Please copy the lines below word for word, leaving out the pictures.

• DATA TO EXAMINE

____________

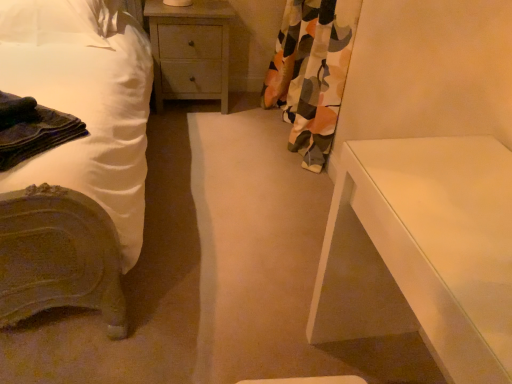
Question: Are white fabric pillow at upper left and dark blue fabric at left making contact?

Choices:
 (A) no
 (B) yes

Answer: (A)

Question: Is white fabric pillow at upper left located outside dark blue fabric at left?

Choices:
 (A) no
 (B) yes

Answer: (B)

Question: Is white fabric pillow at upper left positioned with its back to dark blue fabric at left?

Choices:
 (A) yes
 (B) no

Answer: (B)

____________

• WRITTEN SOLUTION
Question: Are white fabric pillow at upper left and dark blue fabric at left making contact?

Choices:
 (A) no
 (B) yes

Answer: (A)

Question: Is white fabric pillow at upper left located outside dark blue fabric at left?

Choices:
 (A) no
 (B) yes

Answer: (B)

Question: Is white fabric pillow at upper left positioned with its back to dark blue fabric at left?

Choices:
 (A) yes
 (B) no

Answer: (B)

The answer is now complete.